*Exercise objective:* Output exactly the line containing "pos2: [478, 229, 35, 43]" and each line after it through the last line of the records, and nothing else.

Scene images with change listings
□ □ □ □ □
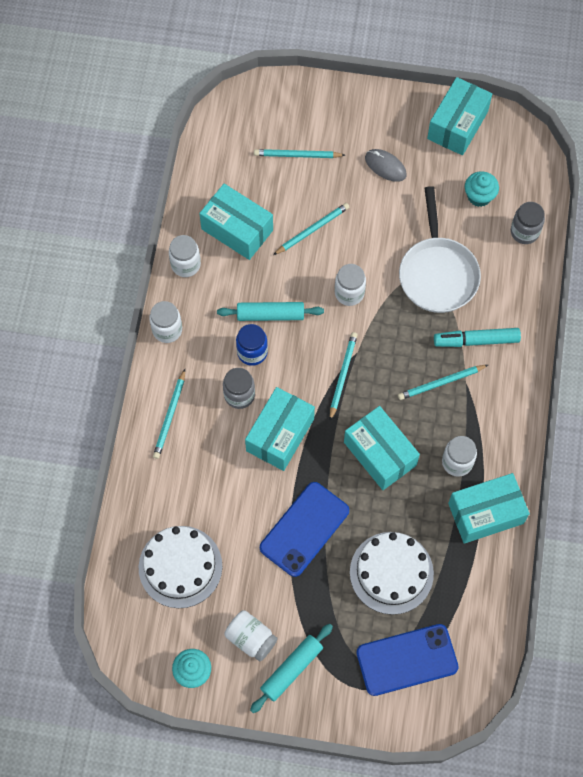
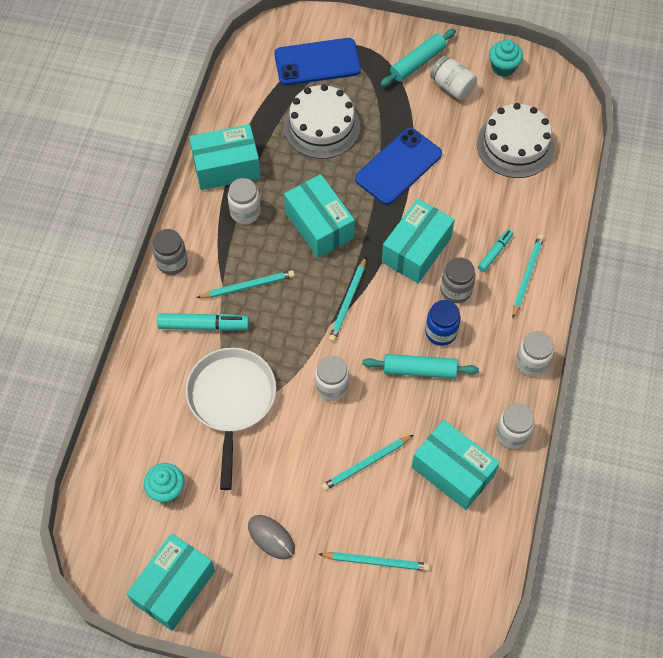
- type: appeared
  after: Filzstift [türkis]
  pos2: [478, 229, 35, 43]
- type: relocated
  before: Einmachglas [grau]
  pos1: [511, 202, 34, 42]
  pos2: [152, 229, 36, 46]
□ □ □ □ □
*The completed task:*
  pos2: [478, 229, 35, 43]
- type: relocated
  before: Einmachglas [grau]
  pos1: [511, 202, 34, 42]
  pos2: [152, 229, 36, 46]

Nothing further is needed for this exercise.